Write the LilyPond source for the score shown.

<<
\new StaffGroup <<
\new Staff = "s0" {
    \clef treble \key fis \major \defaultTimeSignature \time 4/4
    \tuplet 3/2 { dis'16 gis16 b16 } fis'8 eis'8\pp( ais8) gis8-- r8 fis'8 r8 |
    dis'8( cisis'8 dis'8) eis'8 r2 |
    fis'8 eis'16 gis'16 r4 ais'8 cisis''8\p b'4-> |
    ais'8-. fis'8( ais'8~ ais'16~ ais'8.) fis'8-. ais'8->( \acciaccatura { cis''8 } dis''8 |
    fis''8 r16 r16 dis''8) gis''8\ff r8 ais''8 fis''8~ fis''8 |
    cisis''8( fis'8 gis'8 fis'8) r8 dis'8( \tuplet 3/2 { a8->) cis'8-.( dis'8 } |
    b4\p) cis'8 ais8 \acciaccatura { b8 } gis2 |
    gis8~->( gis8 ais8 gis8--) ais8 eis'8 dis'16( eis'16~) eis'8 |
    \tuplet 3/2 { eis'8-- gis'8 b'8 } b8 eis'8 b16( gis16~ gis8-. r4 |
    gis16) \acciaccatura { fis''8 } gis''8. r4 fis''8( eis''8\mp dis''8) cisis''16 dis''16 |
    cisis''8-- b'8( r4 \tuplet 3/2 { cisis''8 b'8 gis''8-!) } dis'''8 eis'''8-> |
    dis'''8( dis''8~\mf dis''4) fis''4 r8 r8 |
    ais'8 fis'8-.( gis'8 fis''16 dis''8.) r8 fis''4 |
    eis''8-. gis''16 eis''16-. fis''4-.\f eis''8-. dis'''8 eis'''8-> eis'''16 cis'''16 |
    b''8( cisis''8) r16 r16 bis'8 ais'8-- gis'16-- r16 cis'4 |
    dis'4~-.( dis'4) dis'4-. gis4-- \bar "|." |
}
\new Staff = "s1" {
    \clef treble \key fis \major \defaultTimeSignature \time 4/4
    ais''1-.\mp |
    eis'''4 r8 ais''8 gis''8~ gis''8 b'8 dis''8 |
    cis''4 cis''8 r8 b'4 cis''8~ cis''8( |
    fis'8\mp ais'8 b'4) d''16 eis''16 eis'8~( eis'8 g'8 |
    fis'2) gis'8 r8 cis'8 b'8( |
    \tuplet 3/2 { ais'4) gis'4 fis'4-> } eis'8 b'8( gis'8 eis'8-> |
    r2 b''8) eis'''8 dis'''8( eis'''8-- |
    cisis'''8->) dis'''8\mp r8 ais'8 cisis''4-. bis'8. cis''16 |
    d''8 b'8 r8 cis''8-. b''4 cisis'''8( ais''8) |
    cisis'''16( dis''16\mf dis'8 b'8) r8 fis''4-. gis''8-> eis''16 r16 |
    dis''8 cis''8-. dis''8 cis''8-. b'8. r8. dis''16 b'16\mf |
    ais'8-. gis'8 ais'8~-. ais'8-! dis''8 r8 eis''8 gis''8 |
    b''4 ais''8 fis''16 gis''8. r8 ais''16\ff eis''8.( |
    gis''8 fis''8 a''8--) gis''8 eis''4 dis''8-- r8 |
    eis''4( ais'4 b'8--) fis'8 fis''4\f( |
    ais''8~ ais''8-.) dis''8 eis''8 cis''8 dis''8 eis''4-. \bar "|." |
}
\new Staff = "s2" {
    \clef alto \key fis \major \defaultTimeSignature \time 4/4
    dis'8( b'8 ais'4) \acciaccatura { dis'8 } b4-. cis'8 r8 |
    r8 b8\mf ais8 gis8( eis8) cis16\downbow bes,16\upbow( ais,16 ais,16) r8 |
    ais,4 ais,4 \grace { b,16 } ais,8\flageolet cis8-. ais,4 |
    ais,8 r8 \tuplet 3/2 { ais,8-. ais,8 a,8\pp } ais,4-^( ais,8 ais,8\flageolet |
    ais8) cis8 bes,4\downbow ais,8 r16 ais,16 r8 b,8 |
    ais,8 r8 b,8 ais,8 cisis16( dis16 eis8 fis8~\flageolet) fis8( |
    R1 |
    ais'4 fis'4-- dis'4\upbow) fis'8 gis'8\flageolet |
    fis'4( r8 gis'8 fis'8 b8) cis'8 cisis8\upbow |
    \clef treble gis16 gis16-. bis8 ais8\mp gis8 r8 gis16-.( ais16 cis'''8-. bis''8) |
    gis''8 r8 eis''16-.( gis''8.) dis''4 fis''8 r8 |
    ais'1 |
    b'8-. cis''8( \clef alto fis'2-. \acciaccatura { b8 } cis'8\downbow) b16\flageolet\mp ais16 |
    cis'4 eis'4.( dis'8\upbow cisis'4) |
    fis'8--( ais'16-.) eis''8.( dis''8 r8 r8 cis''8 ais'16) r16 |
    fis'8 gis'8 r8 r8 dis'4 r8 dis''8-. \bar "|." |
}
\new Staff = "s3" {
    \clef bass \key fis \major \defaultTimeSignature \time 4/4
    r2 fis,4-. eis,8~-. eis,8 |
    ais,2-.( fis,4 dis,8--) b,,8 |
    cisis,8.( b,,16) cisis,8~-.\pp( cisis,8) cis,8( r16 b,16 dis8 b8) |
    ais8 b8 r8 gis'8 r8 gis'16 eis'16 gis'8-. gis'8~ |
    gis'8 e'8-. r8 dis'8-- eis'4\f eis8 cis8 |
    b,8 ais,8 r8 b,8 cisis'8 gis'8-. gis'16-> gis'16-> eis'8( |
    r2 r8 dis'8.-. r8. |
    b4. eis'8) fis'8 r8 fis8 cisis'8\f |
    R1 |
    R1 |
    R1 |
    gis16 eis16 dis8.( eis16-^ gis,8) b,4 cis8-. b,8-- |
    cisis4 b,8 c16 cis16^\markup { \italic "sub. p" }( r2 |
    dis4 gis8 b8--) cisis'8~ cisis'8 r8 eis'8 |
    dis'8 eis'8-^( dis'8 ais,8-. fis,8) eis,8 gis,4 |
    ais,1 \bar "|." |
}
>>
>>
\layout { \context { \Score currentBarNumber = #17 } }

****************************************

What is expected:
State how many lines of the data above contain the string "clef", giving only the number.

Written response:
6